(PROVIDED DATA)

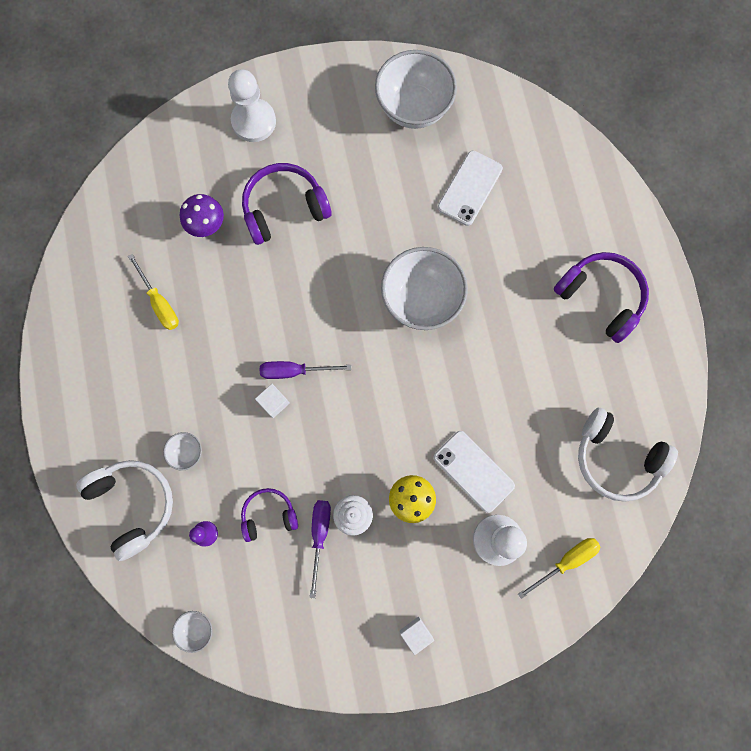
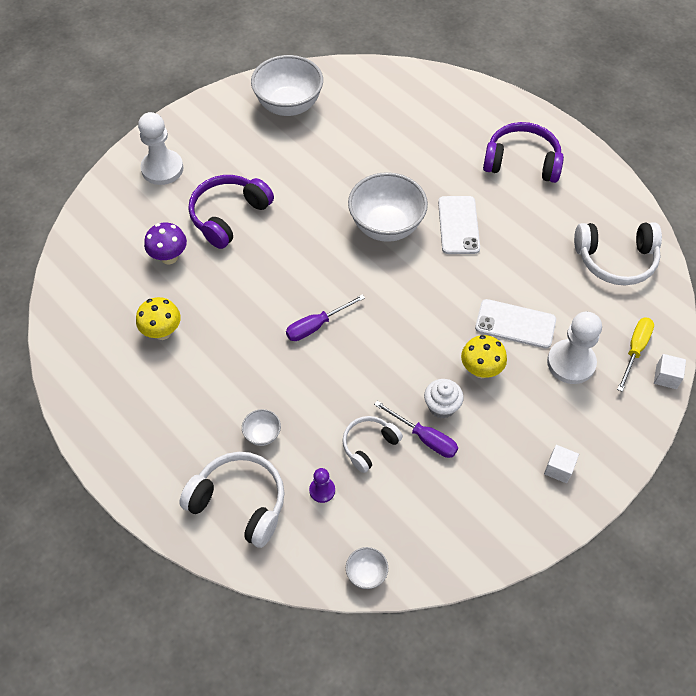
camera: 30 degrees left, 20 degrees down
yellow screwdriver [128,254,179,330] -> yellow mushroom [136,297,181,340]
purple headphones [241,488,298,542] -> white headphones [342,416,403,473]
white cube [255,384,290,418] -> white cube moved to [654,354,686,389]
purple screwdriver [310,500,331,598] -> purple screwdriver turned 150 degrees clockwise [374,401,458,458]
white phone [438,151,503,226] -> white phone moved to [438,196,480,254]

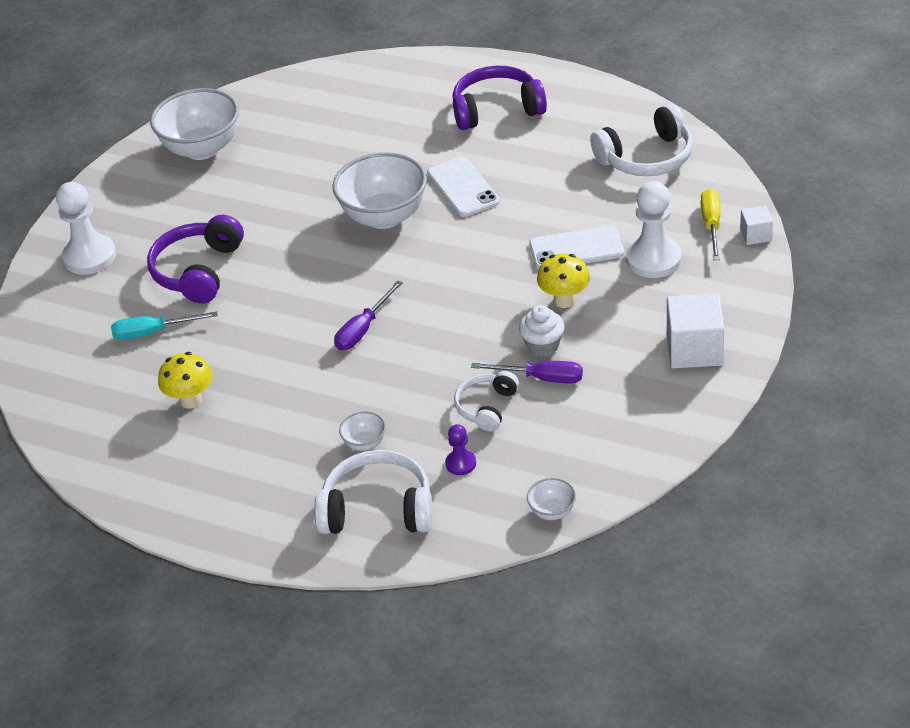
camera: 20 degrees left, 15 degrees down
purple mushroom [144,223,187,264] -> turquoise screwdriver [111,311,218,340]
white cube [544,445,579,483] -> white cube [667,293,724,368], size x1.87

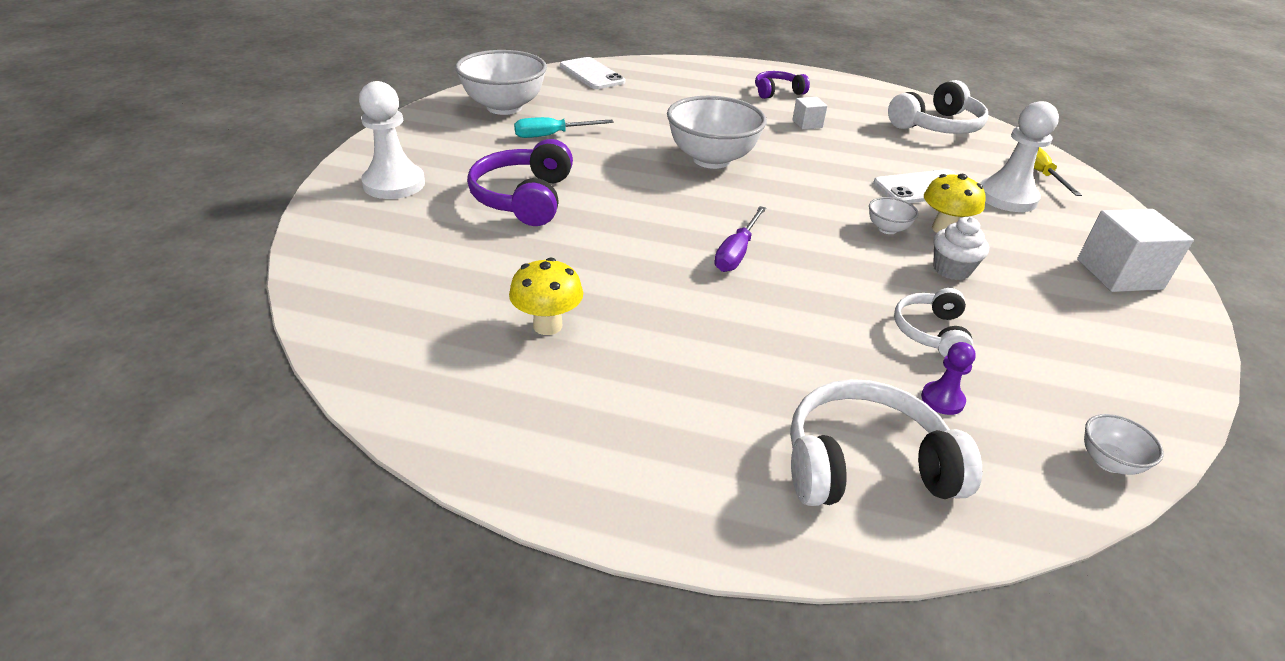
camera: 15 degrees left, 5 degrees down
turquoise screwdriver [111,311,218,340] -> turquoise screwdriver moved to [514,117,614,138]
white bowl [339,411,386,451] -> white bowl moved to [869,197,918,234]
white phone [427,157,500,217] -> white phone moved to [560,57,625,89]
purple headphones [453,66,547,130] -> purple headphones [755,71,810,99], size x0.60
purple screwdriver [471,361,583,384] -> none
white cube [740,206,773,245] -> white cube moved to [792,97,827,129]

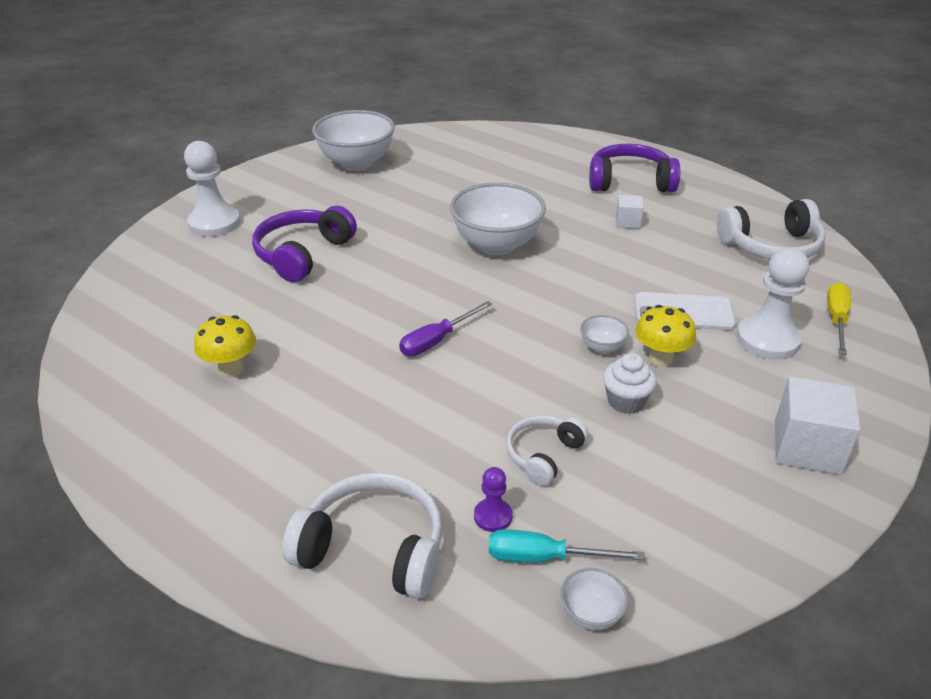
camera: 25 degrees right, 0 degrees up
turquoise screwdriver [514,117,614,138] -> turquoise screwdriver moved to [489,529,645,563]
white phone [560,57,625,89] -> none
purple headphones [755,71,810,99] -> purple headphones [589,144,680,192], size x1.66

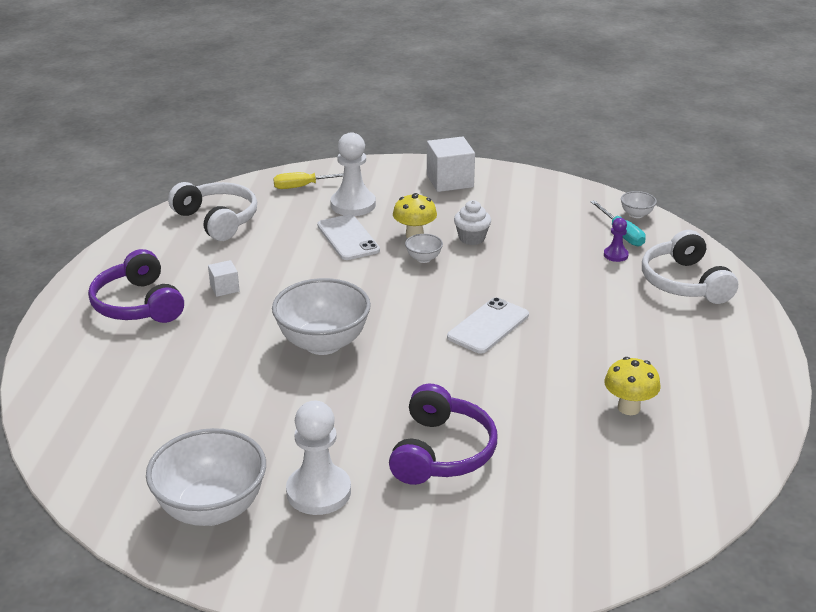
camera: 120 degrees left, 5 degrees down
white pawn [184,141,240,237] -> white pawn moved to [286,401,351,515]
purple headphones [252,206,357,282] -> purple headphones turned 75 degrees counterclockwise [389,384,498,485]
purple screwdriver [399,301,492,356] -> white phone [447,297,529,354]
white headphones [506,415,589,486] -> none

(End PROVIDED DATA)

WHAT YOU SHOULD DO:
Give only the number of lines in the preceding data that include the word "cube".

THE ANSWER:
3